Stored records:
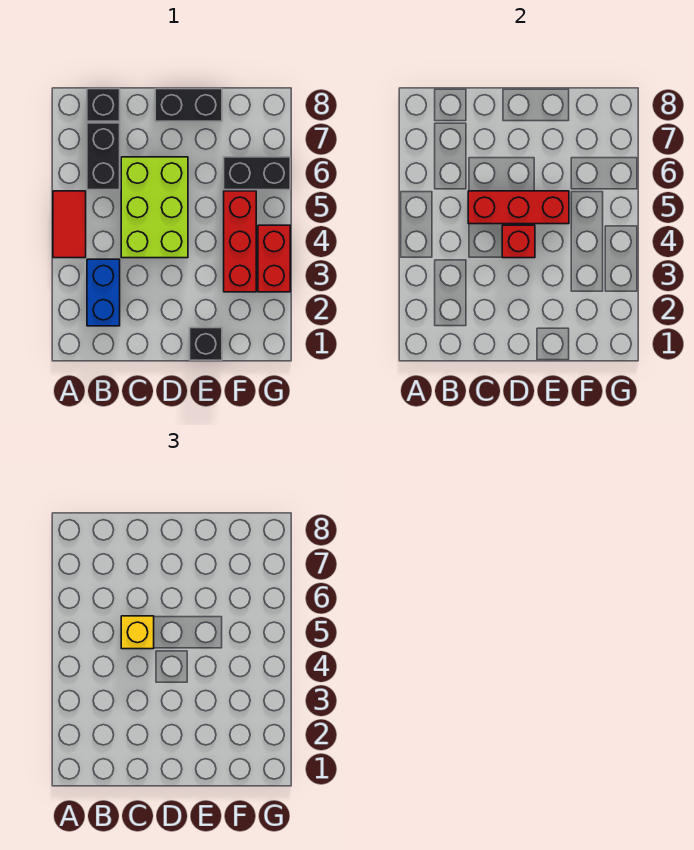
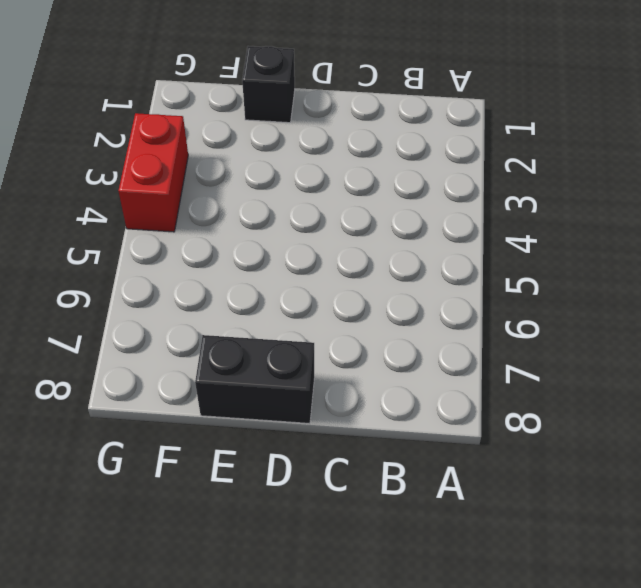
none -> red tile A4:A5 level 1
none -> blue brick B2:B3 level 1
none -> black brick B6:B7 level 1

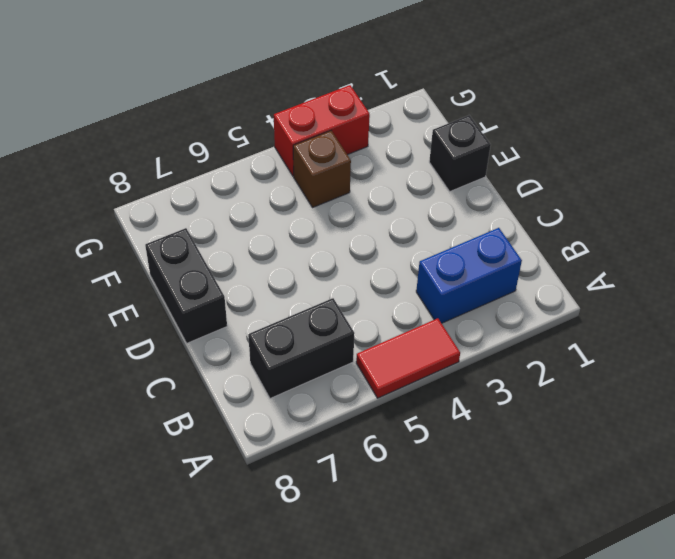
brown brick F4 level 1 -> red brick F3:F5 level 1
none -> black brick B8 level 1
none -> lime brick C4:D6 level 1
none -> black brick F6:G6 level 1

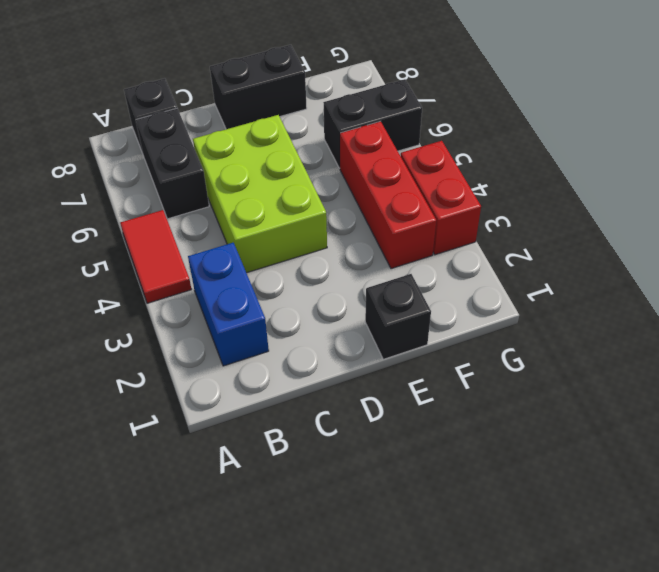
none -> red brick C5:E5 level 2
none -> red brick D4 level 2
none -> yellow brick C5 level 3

---

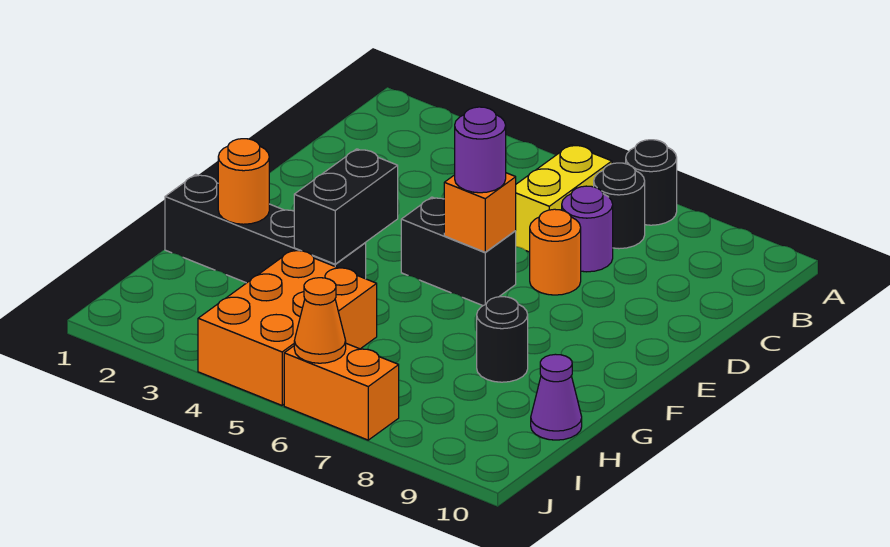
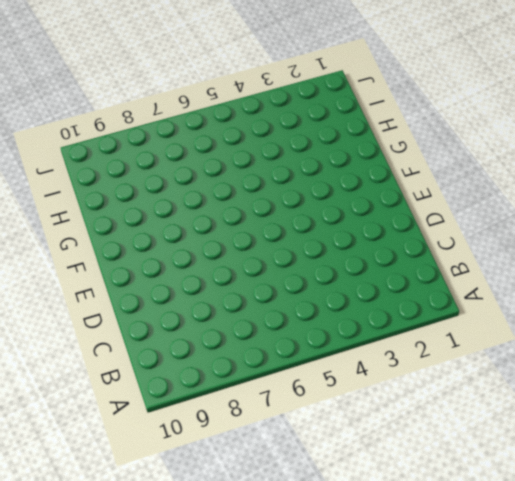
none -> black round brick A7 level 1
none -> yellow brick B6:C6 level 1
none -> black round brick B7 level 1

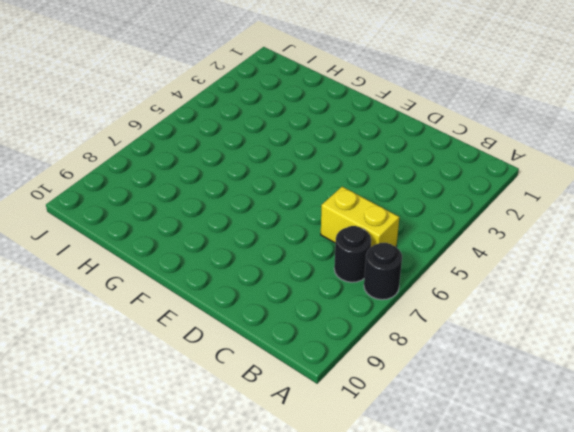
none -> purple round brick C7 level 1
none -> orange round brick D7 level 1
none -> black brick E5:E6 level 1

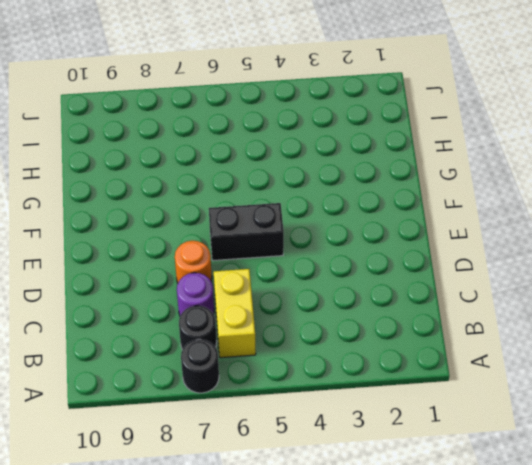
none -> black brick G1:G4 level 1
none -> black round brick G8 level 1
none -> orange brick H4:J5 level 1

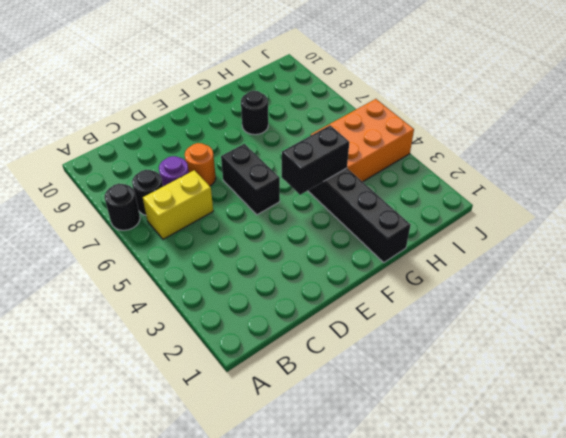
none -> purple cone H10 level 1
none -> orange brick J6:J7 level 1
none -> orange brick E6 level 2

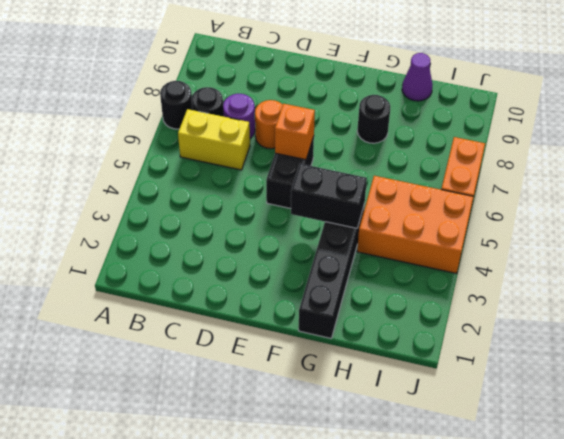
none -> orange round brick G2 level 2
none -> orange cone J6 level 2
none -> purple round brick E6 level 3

## TASK DIRECTIONS
The data above holds the lines to copy: start at the one with "none -> purple round brick C7 level 1", stop at the one with "none -> purple round brick E6 level 3", include both, copy them exactly without pictures, and copy nothing else.

## OUTPUT FOR THIS TASK
none -> purple round brick C7 level 1
none -> orange round brick D7 level 1
none -> black brick E5:E6 level 1

none -> black brick G1:G4 level 1
none -> black round brick G8 level 1
none -> orange brick H4:J5 level 1

none -> purple cone H10 level 1
none -> orange brick J6:J7 level 1
none -> orange brick E6 level 2

none -> orange round brick G2 level 2
none -> orange cone J6 level 2
none -> purple round brick E6 level 3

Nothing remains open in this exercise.